EXERCISE INPUTS Start Marker

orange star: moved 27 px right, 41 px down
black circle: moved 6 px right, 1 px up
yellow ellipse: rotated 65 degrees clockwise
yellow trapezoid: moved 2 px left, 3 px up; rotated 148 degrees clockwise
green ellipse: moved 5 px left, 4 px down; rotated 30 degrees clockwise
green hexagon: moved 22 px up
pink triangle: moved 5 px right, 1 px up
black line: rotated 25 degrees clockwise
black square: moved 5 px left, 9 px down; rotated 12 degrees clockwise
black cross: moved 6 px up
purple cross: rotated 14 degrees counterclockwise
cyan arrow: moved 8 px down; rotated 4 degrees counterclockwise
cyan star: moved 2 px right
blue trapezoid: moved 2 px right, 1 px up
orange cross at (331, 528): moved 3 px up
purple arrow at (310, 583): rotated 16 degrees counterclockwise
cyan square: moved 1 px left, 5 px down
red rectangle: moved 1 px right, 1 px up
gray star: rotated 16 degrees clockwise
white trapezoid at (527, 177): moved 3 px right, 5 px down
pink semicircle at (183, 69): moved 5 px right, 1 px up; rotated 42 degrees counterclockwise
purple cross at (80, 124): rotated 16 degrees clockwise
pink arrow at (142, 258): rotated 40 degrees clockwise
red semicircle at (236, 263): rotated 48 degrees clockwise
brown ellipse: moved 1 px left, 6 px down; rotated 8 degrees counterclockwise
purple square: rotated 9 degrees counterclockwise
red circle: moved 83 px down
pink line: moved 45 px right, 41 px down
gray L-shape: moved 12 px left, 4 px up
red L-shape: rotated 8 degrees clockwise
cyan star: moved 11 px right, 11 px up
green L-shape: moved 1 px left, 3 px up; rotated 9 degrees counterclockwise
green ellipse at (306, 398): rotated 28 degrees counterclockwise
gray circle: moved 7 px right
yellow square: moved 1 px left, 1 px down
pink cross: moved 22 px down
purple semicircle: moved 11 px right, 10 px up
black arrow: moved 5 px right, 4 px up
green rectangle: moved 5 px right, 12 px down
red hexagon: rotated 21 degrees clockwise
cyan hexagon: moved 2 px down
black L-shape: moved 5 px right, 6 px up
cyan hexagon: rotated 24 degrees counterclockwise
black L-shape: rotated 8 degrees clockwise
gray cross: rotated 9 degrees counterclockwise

EXERCISE INPUTS End Marker

§ **WHAT IS REQUIRED**
Which lines in the data hold the string "gray"? Copy each of them.

§ **RESULT OF THE EXERCISE**
gray star: rotated 16 degrees clockwise
gray L-shape: moved 12 px left, 4 px up
gray circle: moved 7 px right
gray cross: rotated 9 degrees counterclockwise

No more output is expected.